Problem to work on
Pull out every row that contains the string "override", copying each line whole. Case counts.

--- Begin Task inputs ---

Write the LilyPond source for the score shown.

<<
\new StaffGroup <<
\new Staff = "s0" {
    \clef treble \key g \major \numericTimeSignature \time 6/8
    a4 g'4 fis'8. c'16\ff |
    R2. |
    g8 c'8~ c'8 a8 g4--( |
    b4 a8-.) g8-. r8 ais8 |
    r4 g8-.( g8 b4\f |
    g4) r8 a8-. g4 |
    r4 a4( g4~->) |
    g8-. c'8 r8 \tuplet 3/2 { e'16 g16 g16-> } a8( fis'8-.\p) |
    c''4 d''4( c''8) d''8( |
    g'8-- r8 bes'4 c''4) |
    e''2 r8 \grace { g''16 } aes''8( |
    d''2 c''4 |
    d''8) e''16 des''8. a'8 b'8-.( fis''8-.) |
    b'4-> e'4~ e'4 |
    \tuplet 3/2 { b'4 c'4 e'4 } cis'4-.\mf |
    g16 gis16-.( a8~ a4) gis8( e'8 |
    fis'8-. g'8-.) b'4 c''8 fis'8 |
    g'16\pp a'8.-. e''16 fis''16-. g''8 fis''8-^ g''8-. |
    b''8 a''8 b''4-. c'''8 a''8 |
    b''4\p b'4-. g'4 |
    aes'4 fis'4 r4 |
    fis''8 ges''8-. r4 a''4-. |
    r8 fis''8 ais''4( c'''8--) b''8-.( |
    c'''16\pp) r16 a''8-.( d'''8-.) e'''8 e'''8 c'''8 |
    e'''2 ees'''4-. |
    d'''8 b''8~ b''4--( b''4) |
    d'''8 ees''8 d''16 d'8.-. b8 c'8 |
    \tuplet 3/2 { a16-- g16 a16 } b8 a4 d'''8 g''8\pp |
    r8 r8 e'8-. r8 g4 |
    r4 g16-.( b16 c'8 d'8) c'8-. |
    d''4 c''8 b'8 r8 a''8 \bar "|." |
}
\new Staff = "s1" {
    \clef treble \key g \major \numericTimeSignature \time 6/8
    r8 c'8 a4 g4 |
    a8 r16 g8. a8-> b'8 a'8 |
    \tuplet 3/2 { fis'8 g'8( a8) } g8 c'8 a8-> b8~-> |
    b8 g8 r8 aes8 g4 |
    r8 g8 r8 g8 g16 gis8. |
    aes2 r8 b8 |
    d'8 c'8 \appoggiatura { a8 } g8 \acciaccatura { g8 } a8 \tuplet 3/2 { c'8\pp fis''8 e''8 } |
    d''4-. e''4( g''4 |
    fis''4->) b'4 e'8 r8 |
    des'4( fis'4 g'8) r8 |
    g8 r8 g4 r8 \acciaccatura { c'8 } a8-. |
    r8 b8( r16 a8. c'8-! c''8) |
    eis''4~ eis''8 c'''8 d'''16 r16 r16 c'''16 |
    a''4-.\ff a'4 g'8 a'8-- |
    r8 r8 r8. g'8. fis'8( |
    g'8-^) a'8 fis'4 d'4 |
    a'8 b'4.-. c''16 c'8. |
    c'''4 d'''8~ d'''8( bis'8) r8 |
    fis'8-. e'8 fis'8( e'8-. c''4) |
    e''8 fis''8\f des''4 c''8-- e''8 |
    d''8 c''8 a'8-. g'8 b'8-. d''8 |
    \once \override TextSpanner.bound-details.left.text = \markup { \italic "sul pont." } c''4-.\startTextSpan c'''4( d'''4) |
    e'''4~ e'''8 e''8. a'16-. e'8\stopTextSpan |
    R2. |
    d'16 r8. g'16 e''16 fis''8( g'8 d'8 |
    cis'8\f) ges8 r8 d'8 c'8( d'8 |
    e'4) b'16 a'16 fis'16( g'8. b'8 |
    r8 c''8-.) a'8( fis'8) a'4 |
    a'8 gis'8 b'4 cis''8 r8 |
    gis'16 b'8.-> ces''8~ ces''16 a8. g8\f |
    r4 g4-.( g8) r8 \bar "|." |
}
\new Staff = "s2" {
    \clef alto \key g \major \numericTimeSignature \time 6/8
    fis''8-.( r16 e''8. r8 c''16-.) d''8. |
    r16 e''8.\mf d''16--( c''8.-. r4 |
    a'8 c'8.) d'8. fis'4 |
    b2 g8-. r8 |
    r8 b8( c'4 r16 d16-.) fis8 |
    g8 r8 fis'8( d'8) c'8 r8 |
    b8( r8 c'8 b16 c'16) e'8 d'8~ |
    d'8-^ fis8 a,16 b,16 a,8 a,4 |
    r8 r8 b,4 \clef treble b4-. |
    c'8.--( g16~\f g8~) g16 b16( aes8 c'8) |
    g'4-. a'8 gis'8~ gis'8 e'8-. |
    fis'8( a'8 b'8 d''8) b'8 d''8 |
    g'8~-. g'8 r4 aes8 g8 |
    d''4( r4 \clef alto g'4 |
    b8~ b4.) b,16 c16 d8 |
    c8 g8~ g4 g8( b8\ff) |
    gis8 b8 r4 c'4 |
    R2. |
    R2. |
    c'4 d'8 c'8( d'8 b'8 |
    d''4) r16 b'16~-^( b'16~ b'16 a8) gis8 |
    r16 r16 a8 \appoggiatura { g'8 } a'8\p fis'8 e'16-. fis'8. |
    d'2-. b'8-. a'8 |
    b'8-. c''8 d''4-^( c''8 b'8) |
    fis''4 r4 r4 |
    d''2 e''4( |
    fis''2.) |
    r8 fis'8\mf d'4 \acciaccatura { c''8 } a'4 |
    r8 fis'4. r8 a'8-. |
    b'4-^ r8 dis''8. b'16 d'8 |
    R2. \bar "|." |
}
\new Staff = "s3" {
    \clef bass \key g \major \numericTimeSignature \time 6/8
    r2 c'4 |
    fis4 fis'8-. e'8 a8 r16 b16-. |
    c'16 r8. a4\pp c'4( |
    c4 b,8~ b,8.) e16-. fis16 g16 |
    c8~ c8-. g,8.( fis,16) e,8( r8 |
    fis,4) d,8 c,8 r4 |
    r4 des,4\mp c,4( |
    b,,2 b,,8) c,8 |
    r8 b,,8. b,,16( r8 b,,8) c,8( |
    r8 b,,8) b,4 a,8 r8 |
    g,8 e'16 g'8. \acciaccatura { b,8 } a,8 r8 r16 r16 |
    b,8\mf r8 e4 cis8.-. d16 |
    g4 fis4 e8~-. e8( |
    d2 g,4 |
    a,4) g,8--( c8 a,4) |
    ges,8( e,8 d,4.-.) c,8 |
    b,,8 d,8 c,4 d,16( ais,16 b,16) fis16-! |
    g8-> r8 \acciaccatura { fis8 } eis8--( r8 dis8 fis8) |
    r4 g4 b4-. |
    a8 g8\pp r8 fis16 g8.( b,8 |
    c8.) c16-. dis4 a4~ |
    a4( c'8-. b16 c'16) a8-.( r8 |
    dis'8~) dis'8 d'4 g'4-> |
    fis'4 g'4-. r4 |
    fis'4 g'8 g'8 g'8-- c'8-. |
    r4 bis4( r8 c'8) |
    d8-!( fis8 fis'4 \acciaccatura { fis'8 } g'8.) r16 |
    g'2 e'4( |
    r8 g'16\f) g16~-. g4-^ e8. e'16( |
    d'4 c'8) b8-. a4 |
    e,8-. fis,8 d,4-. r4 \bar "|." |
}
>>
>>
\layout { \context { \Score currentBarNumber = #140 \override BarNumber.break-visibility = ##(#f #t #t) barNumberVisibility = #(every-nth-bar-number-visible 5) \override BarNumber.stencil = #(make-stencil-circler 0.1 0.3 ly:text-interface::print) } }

--- End Task inputs ---

Response
    \once \override TextSpanner.bound-details.left.text = \markup { \italic "sul pont." } c''4-.\startTextSpan c'''4( d'''4) |
\layout { \context { \Score currentBarNumber = #140 \override BarNumber.break-visibility = ##(#f #t #t) barNumberVisibility = #(every-nth-bar-number-visible 5) \override BarNumber.stencil = #(make-stencil-circler 0.1 0.3 ly:text-interface::print) } }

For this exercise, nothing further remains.